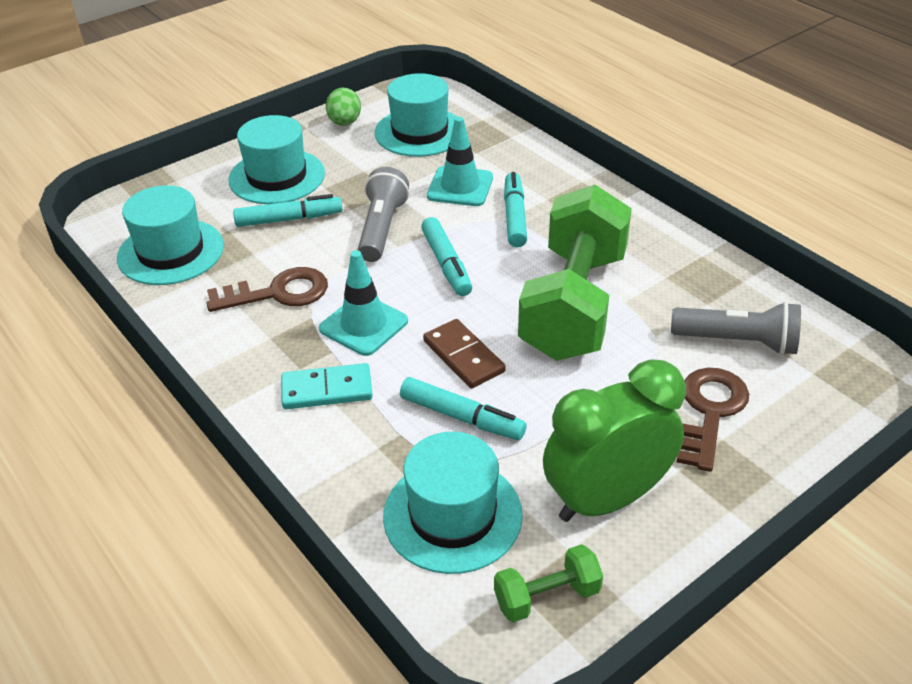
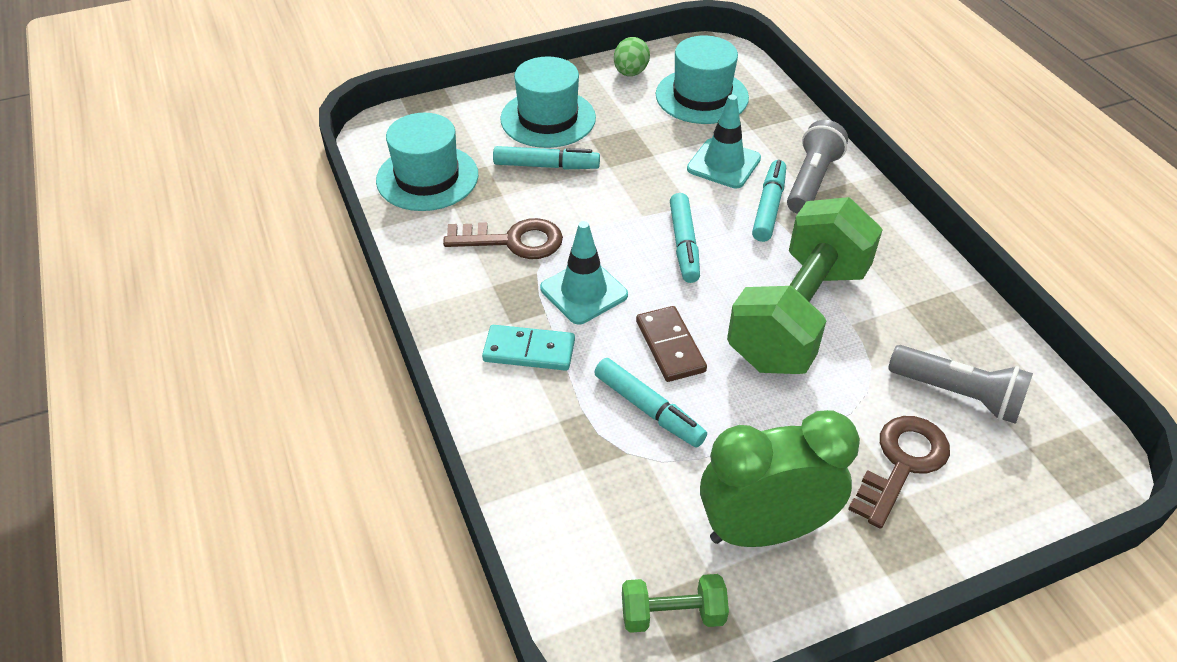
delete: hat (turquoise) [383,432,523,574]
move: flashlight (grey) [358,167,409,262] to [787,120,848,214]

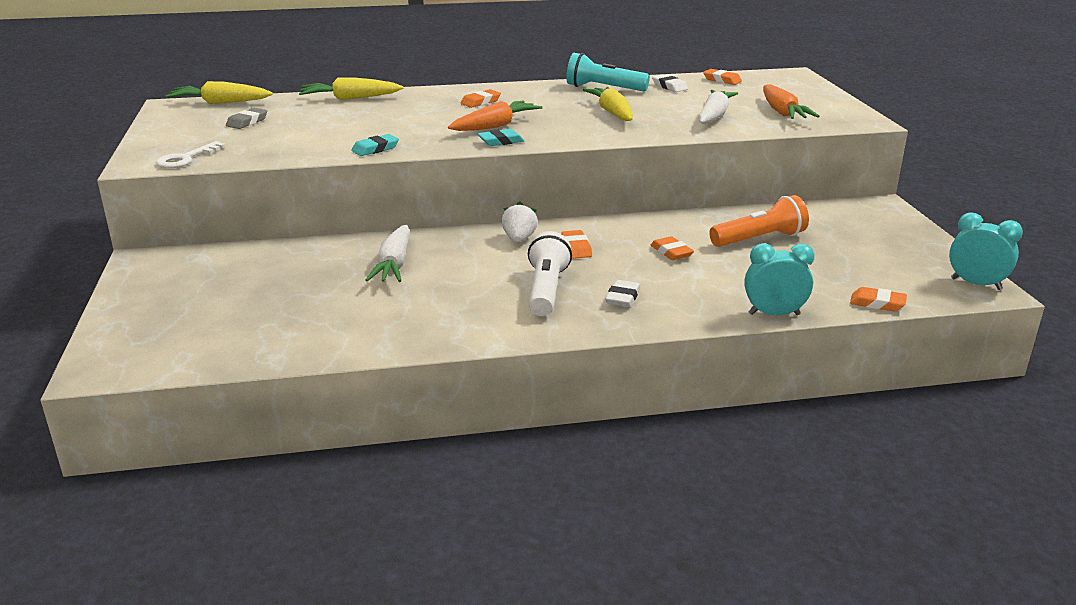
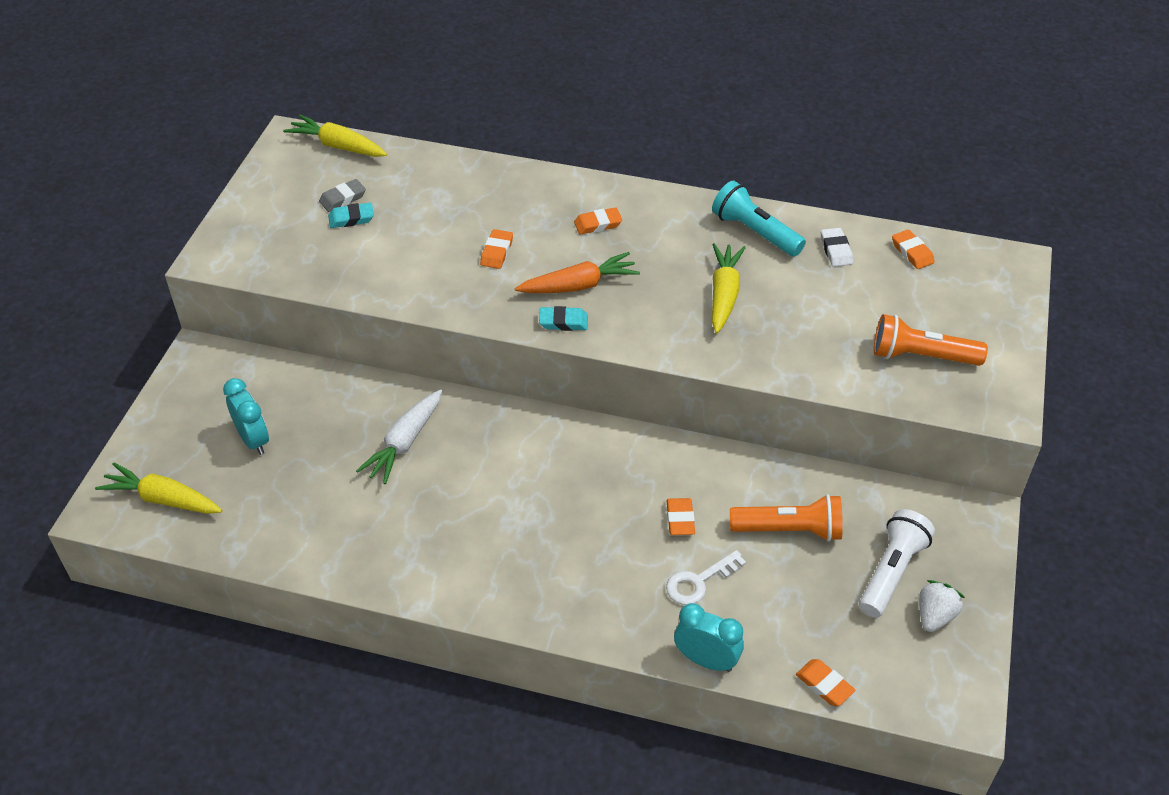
delete: carrot (white) [698,90,738,124]; eraser (white) [605,280,641,307]
move: carrot (yellow) [299,77,404,100] to [95,462,222,514]; eraser (turquoise) [351,134,399,156] to [328,203,374,228]; key (white) [156,141,226,168] to [666,550,746,605]; strawberry (white) [502,201,538,242] to [919,580,965,632]; clock (turquoise) [949,212,1023,290] to [223,378,269,455]; eraser (orange) [561,230,592,259] to [480,229,513,269]; flashlight (white) [528,231,572,316] to [859,509,935,618]
replace: carrot (orange) [763,84,819,119] to flashlight (orange) [874,314,988,366]

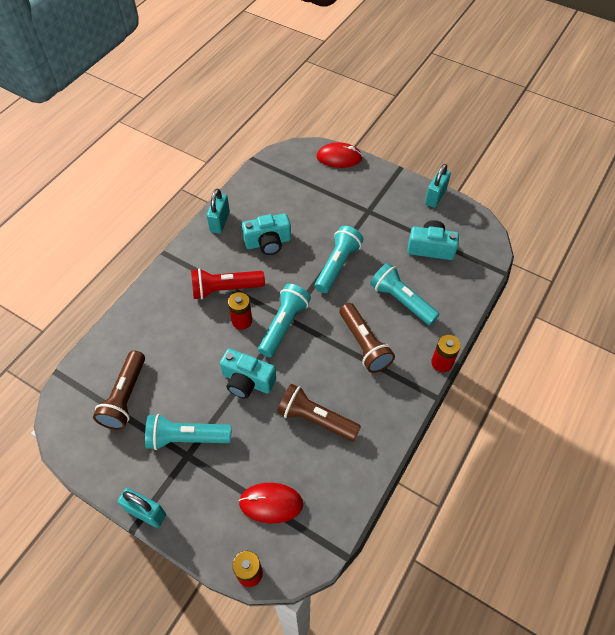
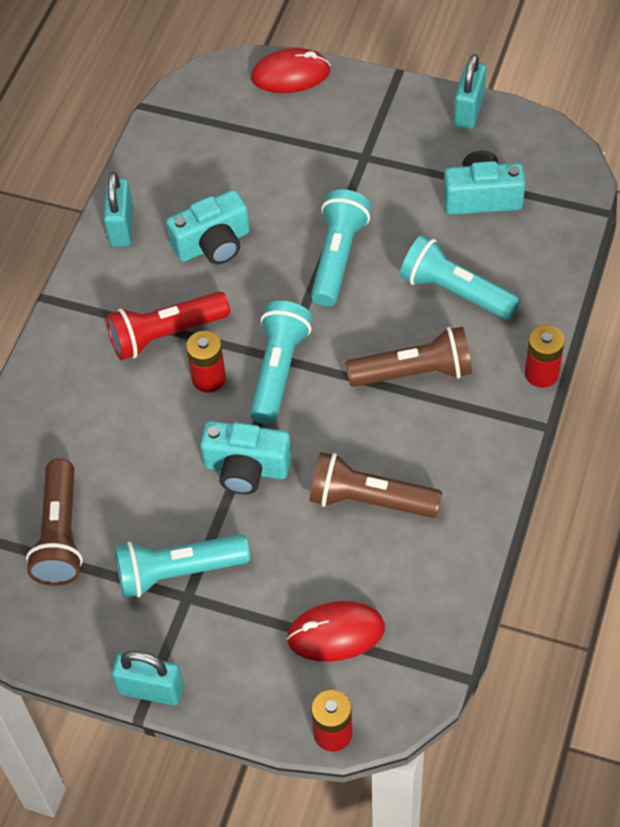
rotate: flashlight (brown) [339,303,395,373] = [345,326,472,387] 60 degrees counterclockwise

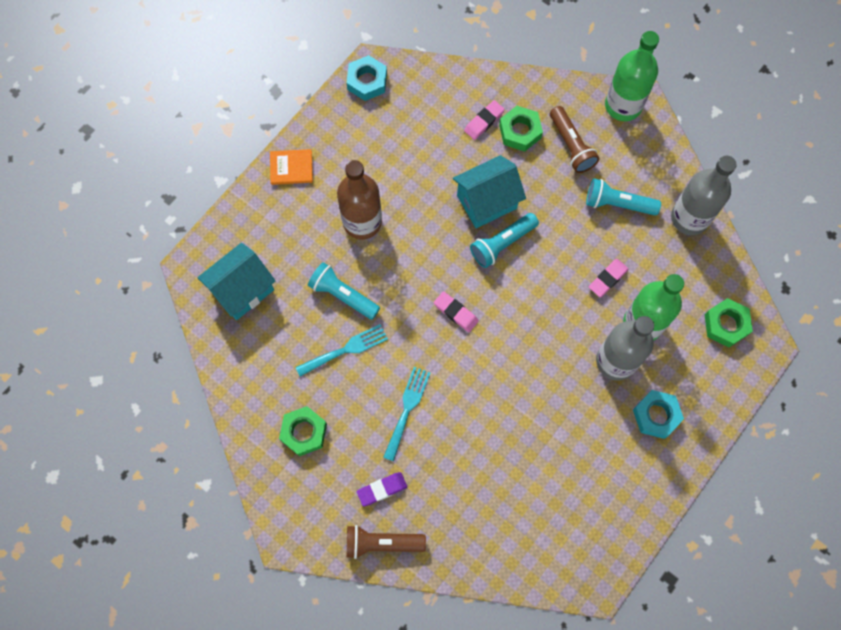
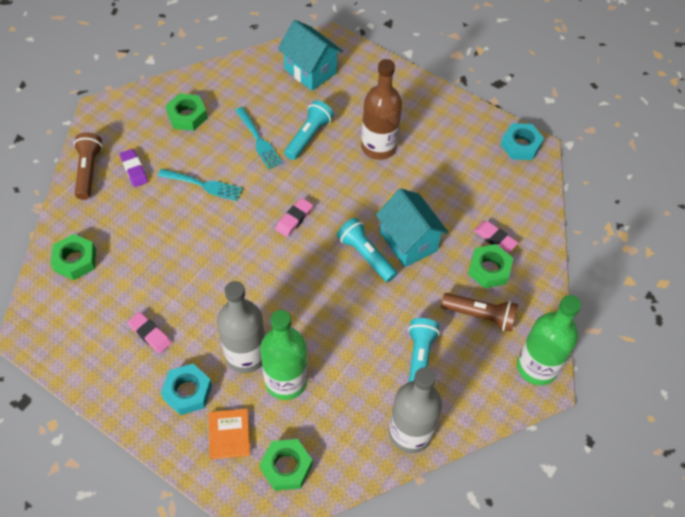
insert: nut (green) [51,234,96,280]
move: book (orange) [270,149,313,185] to [209,409,250,460]; eraser (pink) [589,259,629,297] to [127,312,172,354]
rotate: flashlight (brown) [550,106,600,173] = [441,293,518,332] 135 degrees counterclockwise

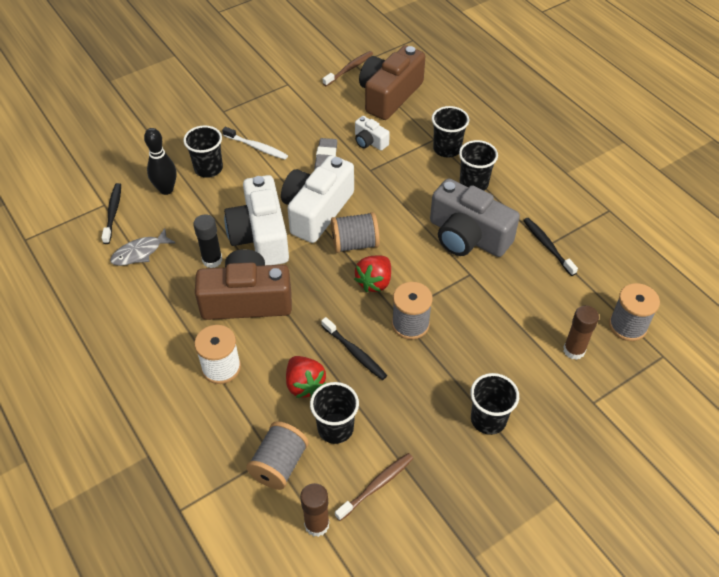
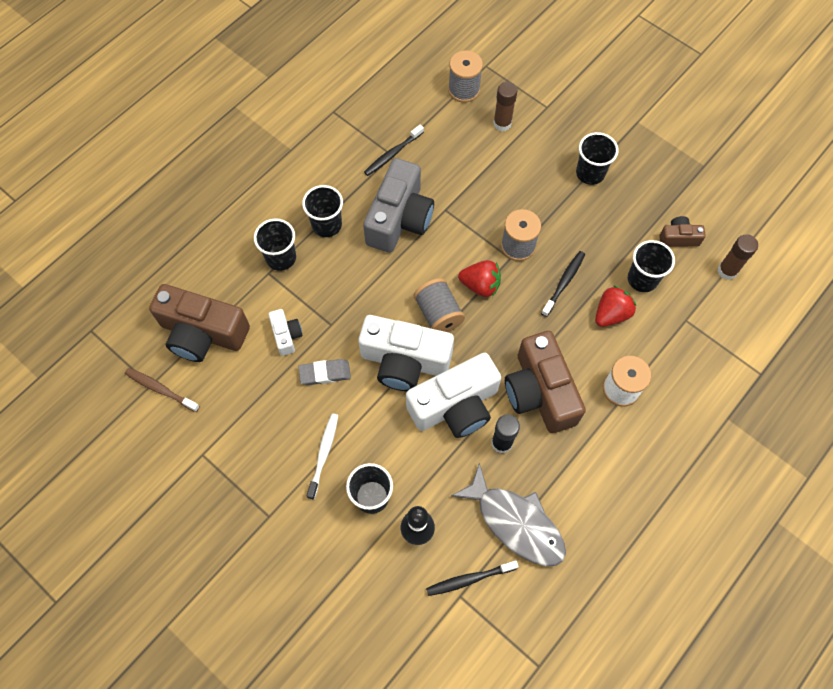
delete: spool (grey) [246,421,309,490]
replace: toothbrush (brown) [335,453,413,521] to camera (brown) [659,216,706,247]
rotate: camera (white) [355,116,390,151] = [268,309,303,356] 45 degrees counterclockwise
resize: fish (grey) [110,228,175,266] = [451,463,566,566] x1.71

→ Your objective: Only a number is wanted here. How many lines in the material contain "turquoise"?

→ Reply to the exercise: 2